▸ What you need to do
For the records below, output every line from the one holding "orange box [774,390,892,488]" through the final line, unaltered, and no other lines.

Top of Available records

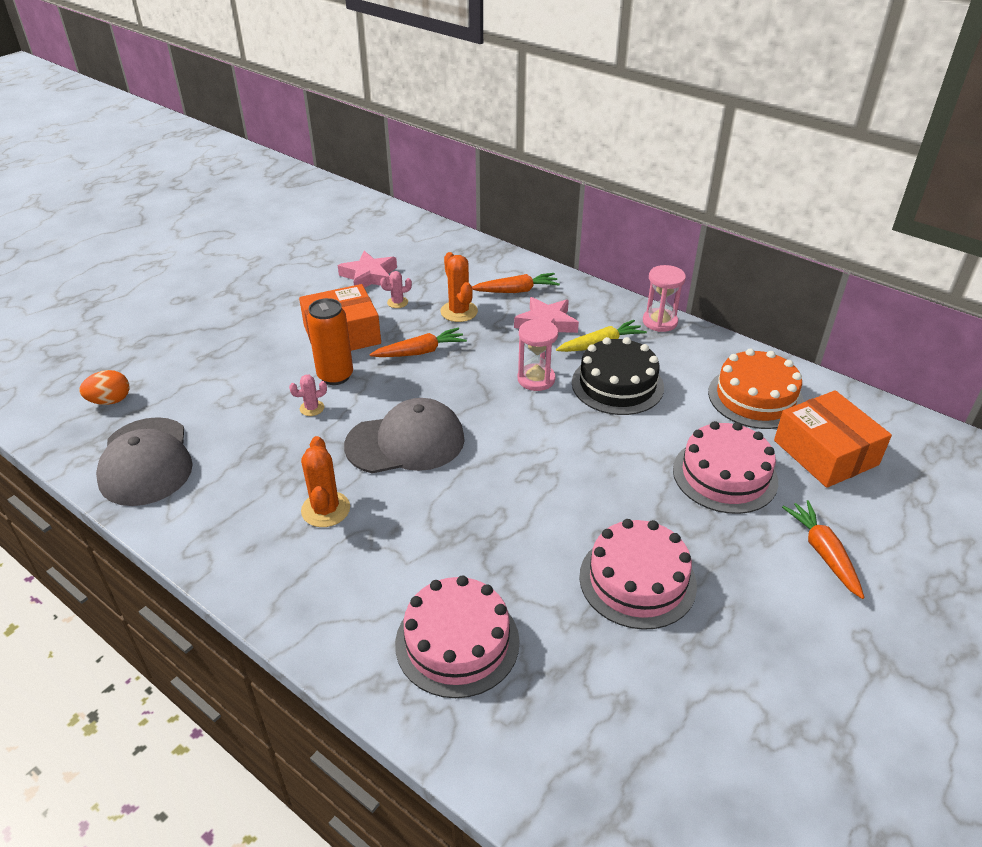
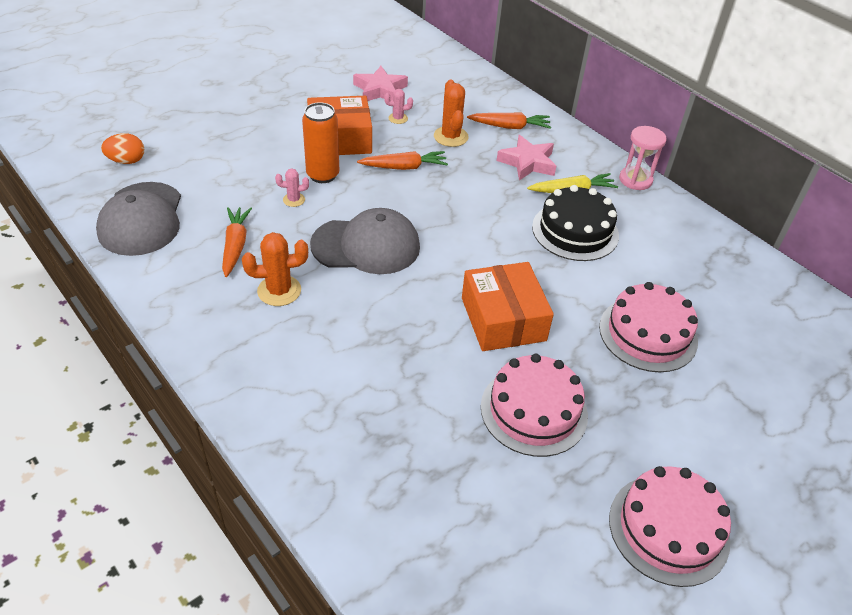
camera: 10 degrees right, 5 degrees up
orange cactus [301,436,350,527] -> orange cactus turned 75 degrees clockwise [242,232,308,306]
pink cake [395,575,520,698] -> pink cake moved to [609,466,731,587]
pink hourglass [518,319,558,391] -> none
orange cake [708,348,804,429] -> none
orange box [774,390,892,488] -> orange box moved to [462,262,554,351]
orange carrot [782,500,864,599] -> orange carrot moved to [222,207,252,277]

Bottom of Available records

▸ Exercise response
orange box [774,390,892,488] -> orange box moved to [462,262,554,351]
orange carrot [782,500,864,599] -> orange carrot moved to [222,207,252,277]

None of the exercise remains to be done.